Provided records:

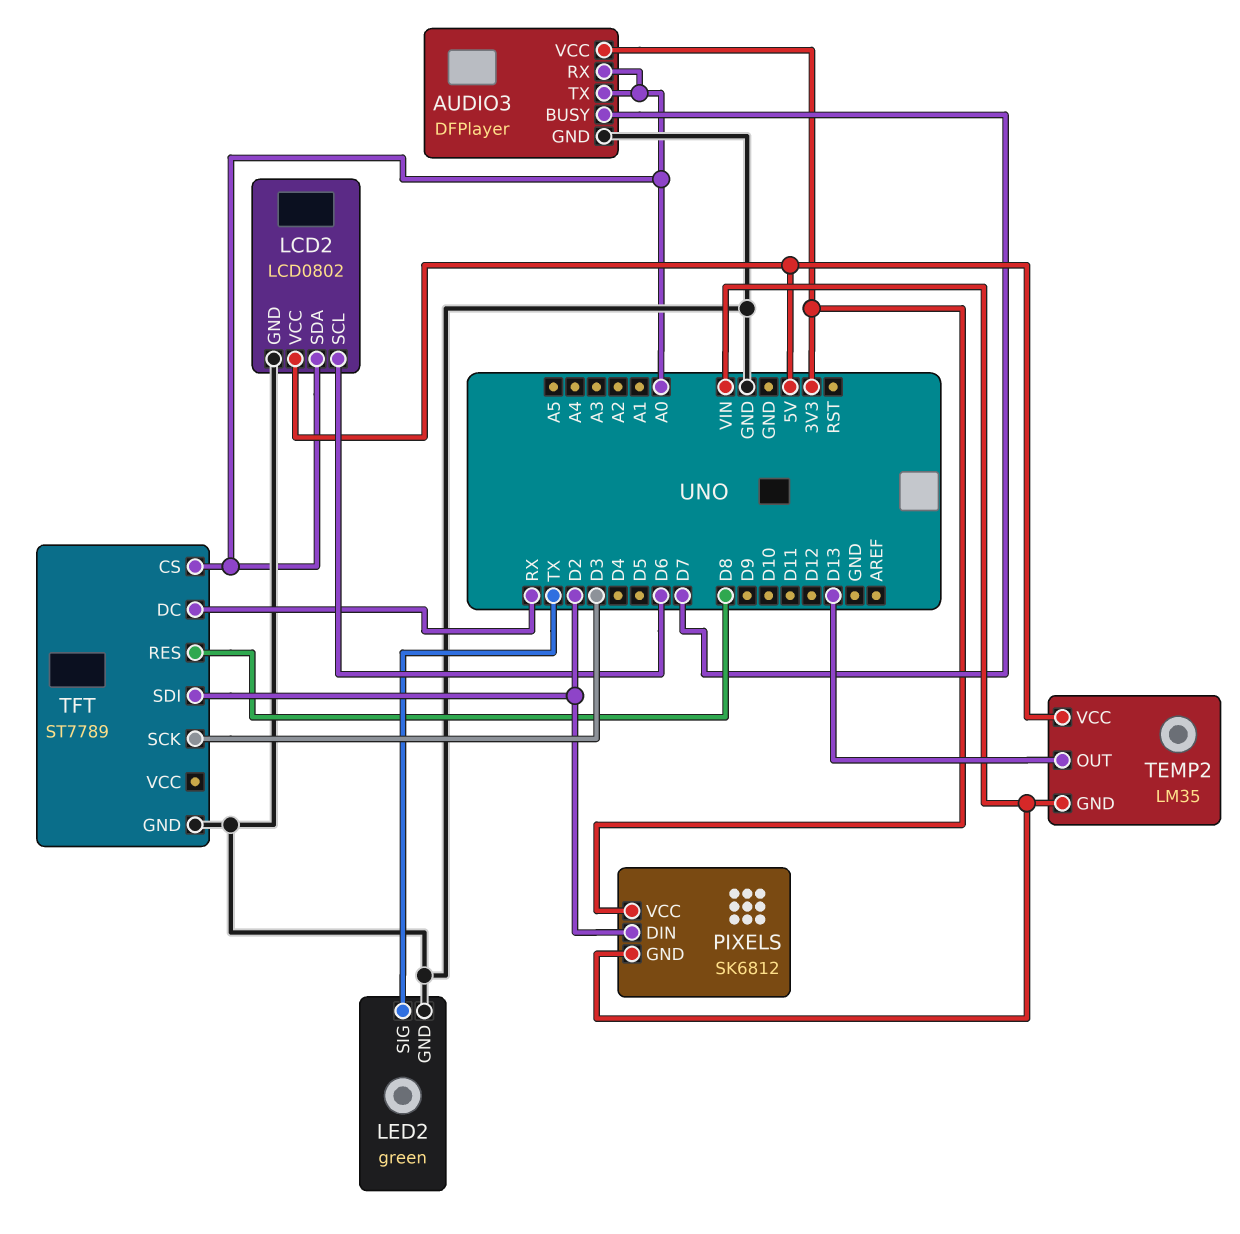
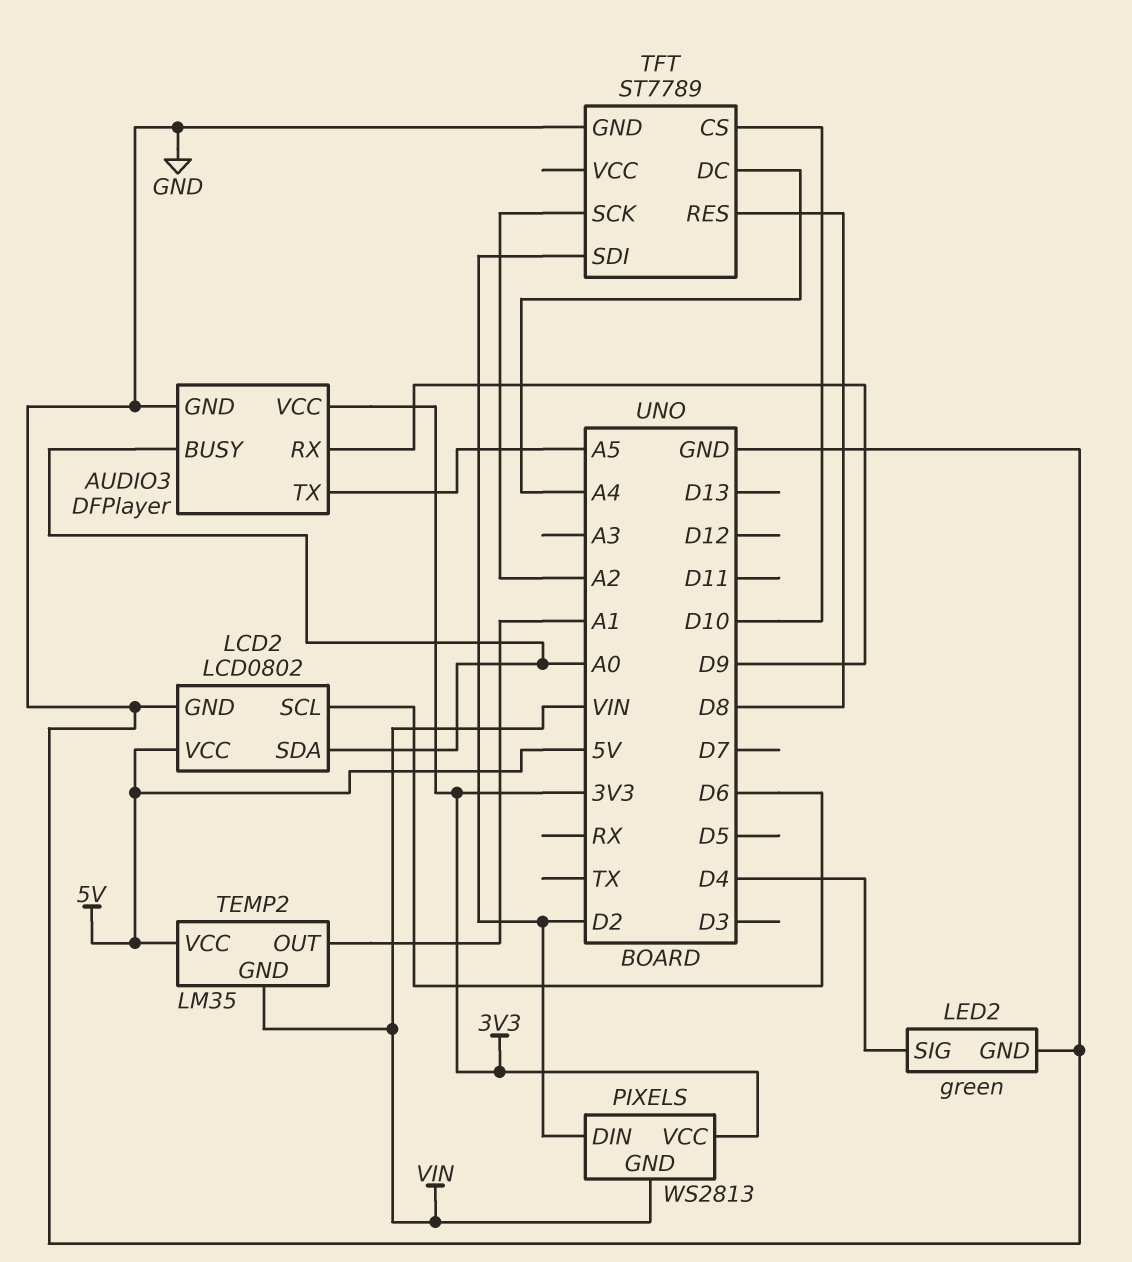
AUDIO3 pin BUSY: D7 -> A0
AUDIO3 pin RX: A0 -> D9
AUDIO3 pin TX: A0 -> A5
LED2 pin SIG: TX -> D4
PIXELS: SK6812 -> WS2813
TEMP2 pin OUT: D13 -> A1
TFT pin CS: A0 -> D10
TFT pin DC: RX -> A4
TFT pin SCK: D3 -> A2

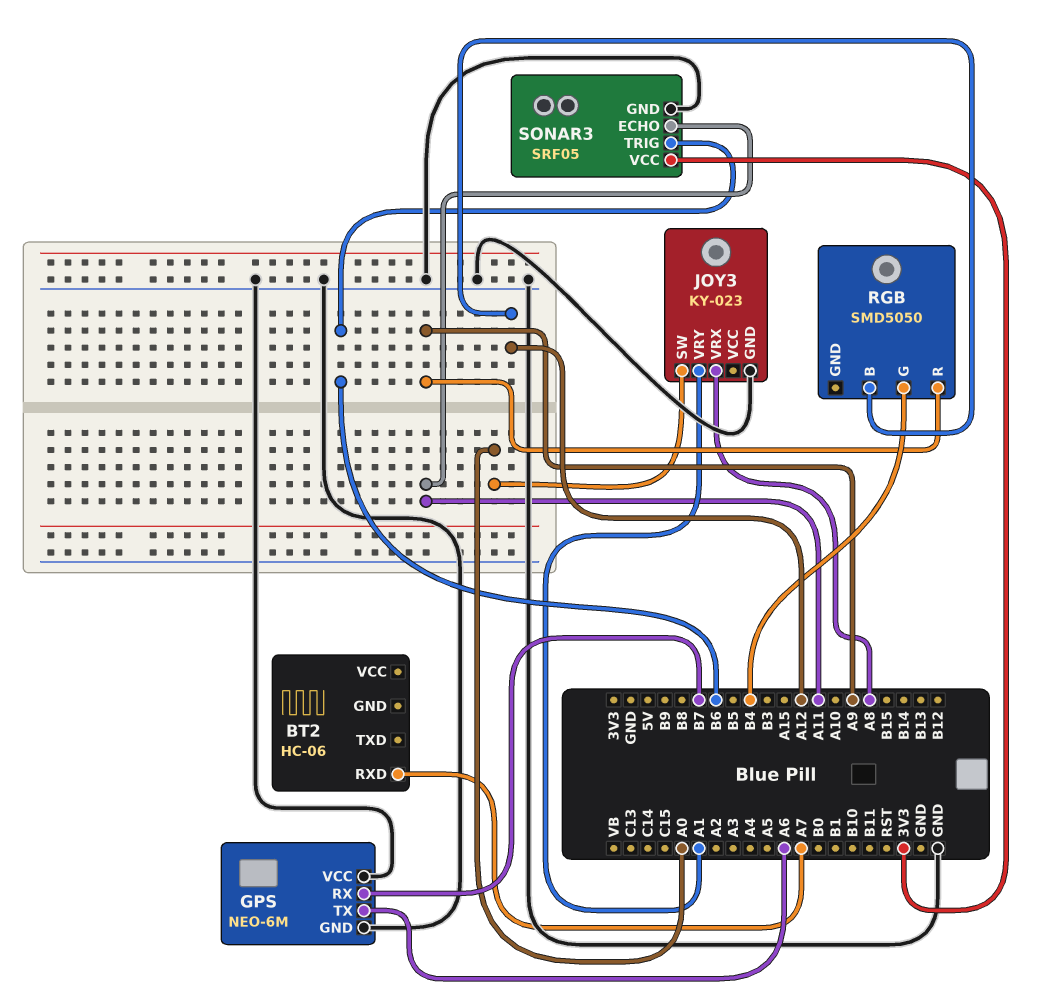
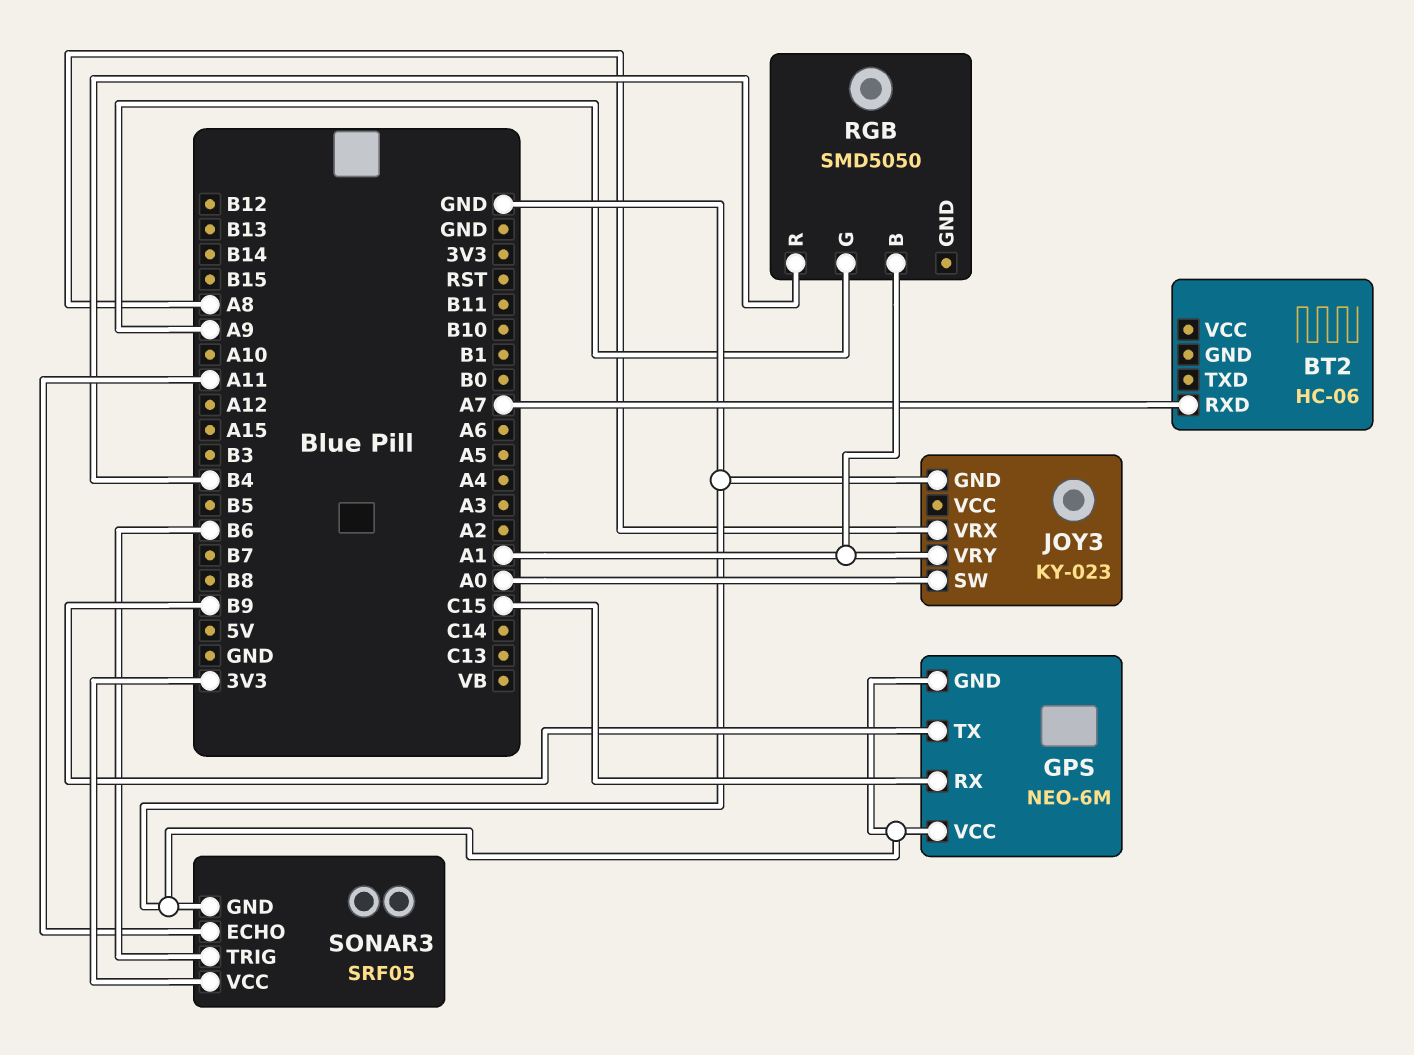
GPS pin RX: B7 -> C15
GPS pin TX: A6 -> B9
RGB pin B: A12 -> A1
RGB pin G: B4 -> A9
RGB pin R: A9 -> B4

What to work on:
Give back exactly the lines from the one with "PIXELS: SK6812 -> WS2813" through the end of the records above, inclusive, and omit any pictures.

Result below:
PIXELS: SK6812 -> WS2813
TEMP2 pin OUT: D13 -> A1
TFT pin CS: A0 -> D10
TFT pin DC: RX -> A4
TFT pin SCK: D3 -> A2

GPS pin RX: B7 -> C15
GPS pin TX: A6 -> B9
RGB pin B: A12 -> A1
RGB pin G: B4 -> A9
RGB pin R: A9 -> B4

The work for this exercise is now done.